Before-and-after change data
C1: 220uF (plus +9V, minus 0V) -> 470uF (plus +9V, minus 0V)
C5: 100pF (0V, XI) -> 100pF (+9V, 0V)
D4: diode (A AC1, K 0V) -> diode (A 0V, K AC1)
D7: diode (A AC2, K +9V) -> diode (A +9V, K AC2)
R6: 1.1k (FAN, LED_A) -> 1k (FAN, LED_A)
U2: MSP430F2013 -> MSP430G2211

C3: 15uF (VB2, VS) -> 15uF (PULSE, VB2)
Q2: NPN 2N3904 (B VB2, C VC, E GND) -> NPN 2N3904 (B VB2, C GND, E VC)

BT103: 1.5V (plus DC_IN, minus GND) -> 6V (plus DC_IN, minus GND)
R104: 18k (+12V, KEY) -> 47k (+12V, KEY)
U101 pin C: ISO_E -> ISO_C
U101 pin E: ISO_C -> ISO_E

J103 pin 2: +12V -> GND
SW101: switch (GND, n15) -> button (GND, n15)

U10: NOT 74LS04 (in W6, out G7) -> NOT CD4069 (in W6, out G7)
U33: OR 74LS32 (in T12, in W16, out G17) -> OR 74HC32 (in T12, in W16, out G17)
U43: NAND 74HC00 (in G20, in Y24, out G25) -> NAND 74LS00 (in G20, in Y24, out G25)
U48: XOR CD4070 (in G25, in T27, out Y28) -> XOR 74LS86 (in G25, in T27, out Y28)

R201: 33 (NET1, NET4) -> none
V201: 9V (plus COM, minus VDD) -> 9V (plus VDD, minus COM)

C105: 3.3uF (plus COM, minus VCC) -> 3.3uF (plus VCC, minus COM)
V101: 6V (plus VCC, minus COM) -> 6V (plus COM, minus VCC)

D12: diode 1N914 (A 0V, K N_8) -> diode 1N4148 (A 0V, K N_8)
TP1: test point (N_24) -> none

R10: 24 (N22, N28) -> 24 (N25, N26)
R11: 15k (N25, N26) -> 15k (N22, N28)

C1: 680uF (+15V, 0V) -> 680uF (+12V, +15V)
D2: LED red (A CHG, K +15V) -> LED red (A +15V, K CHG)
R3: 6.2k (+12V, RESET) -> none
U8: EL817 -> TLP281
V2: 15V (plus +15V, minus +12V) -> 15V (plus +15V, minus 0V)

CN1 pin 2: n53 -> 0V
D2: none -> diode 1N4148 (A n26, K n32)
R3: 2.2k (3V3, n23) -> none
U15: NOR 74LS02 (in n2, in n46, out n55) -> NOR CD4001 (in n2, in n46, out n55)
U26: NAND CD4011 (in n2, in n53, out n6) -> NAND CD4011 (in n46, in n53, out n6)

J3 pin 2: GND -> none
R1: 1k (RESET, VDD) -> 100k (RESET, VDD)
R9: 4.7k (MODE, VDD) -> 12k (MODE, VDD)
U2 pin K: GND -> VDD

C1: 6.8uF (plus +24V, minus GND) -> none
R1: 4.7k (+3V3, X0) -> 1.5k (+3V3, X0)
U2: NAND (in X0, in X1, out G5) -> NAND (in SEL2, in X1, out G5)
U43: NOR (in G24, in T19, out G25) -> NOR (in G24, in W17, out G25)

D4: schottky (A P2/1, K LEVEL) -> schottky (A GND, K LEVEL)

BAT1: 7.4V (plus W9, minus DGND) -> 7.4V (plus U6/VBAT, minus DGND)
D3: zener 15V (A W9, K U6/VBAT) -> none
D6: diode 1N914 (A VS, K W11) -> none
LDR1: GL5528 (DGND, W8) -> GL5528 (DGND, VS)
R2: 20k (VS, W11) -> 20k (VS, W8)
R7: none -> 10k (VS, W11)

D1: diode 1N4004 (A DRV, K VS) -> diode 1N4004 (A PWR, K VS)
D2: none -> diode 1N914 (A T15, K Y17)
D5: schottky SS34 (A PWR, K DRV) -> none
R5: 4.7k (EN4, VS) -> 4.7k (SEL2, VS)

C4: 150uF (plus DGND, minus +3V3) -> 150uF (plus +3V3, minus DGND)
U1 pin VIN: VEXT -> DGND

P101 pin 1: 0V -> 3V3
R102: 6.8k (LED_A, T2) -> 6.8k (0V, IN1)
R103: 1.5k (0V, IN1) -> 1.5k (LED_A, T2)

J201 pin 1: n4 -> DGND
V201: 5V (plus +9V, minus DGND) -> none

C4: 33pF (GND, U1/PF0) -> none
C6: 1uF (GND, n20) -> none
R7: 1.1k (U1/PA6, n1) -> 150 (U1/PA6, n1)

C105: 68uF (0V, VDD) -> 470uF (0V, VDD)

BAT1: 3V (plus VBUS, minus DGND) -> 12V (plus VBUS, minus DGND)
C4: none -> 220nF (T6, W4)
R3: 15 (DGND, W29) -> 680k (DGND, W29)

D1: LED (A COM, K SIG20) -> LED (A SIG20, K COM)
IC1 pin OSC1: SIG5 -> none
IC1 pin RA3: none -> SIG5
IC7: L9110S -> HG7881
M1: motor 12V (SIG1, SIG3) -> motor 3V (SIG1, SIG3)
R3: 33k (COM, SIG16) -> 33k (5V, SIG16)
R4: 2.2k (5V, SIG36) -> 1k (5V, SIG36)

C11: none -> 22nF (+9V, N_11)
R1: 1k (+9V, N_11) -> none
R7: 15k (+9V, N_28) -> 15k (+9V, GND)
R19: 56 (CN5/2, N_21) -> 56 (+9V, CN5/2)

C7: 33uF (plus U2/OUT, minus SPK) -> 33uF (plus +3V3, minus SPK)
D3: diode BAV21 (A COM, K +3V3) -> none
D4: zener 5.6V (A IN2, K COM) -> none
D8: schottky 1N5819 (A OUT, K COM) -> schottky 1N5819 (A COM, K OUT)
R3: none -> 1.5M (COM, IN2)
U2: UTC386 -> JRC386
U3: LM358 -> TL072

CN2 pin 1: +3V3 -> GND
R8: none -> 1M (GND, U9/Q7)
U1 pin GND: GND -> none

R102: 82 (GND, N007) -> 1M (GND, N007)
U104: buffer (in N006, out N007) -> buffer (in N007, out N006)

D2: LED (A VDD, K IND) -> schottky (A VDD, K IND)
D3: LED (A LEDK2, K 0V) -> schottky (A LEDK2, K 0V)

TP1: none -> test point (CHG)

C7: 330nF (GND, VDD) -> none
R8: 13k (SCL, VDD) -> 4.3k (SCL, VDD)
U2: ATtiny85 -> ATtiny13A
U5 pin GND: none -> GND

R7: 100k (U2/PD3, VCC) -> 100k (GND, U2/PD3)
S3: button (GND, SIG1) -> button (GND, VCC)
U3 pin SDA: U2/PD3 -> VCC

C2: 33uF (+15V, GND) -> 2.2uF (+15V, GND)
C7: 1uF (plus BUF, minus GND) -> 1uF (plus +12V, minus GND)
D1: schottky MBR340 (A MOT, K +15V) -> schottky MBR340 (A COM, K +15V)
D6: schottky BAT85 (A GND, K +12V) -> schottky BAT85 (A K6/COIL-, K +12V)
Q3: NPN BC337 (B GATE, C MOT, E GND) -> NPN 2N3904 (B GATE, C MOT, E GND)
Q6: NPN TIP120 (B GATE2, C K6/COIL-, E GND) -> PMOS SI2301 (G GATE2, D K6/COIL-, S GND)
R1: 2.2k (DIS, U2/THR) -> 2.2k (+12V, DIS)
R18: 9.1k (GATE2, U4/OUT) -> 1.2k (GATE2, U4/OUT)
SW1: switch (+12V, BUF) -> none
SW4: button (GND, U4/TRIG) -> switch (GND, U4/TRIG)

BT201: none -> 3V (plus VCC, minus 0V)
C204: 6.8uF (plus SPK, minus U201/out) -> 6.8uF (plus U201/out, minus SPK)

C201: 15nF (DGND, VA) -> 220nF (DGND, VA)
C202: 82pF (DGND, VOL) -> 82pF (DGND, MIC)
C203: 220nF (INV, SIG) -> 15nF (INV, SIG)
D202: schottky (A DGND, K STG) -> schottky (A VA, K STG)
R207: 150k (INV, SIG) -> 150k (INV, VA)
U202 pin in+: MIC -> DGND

> _Task directions_
From the records above, print only the lines between the one holding "D4: schottky (A" and the one holding "D1: LED (A COM, K", inclusive, exactly as they stand.

> _Result of the task_
D4: schottky (A P2/1, K LEVEL) -> schottky (A GND, K LEVEL)

BAT1: 7.4V (plus W9, minus DGND) -> 7.4V (plus U6/VBAT, minus DGND)
D3: zener 15V (A W9, K U6/VBAT) -> none
D6: diode 1N914 (A VS, K W11) -> none
LDR1: GL5528 (DGND, W8) -> GL5528 (DGND, VS)
R2: 20k (VS, W11) -> 20k (VS, W8)
R7: none -> 10k (VS, W11)

D1: diode 1N4004 (A DRV, K VS) -> diode 1N4004 (A PWR, K VS)
D2: none -> diode 1N914 (A T15, K Y17)
D5: schottky SS34 (A PWR, K DRV) -> none
R5: 4.7k (EN4, VS) -> 4.7k (SEL2, VS)

C4: 150uF (plus DGND, minus +3V3) -> 150uF (plus +3V3, minus DGND)
U1 pin VIN: VEXT -> DGND

P101 pin 1: 0V -> 3V3
R102: 6.8k (LED_A, T2) -> 6.8k (0V, IN1)
R103: 1.5k (0V, IN1) -> 1.5k (LED_A, T2)

J201 pin 1: n4 -> DGND
V201: 5V (plus +9V, minus DGND) -> none

C4: 33pF (GND, U1/PF0) -> none
C6: 1uF (GND, n20) -> none
R7: 1.1k (U1/PA6, n1) -> 150 (U1/PA6, n1)

C105: 68uF (0V, VDD) -> 470uF (0V, VDD)

BAT1: 3V (plus VBUS, minus DGND) -> 12V (plus VBUS, minus DGND)
C4: none -> 220nF (T6, W4)
R3: 15 (DGND, W29) -> 680k (DGND, W29)

D1: LED (A COM, K SIG20) -> LED (A SIG20, K COM)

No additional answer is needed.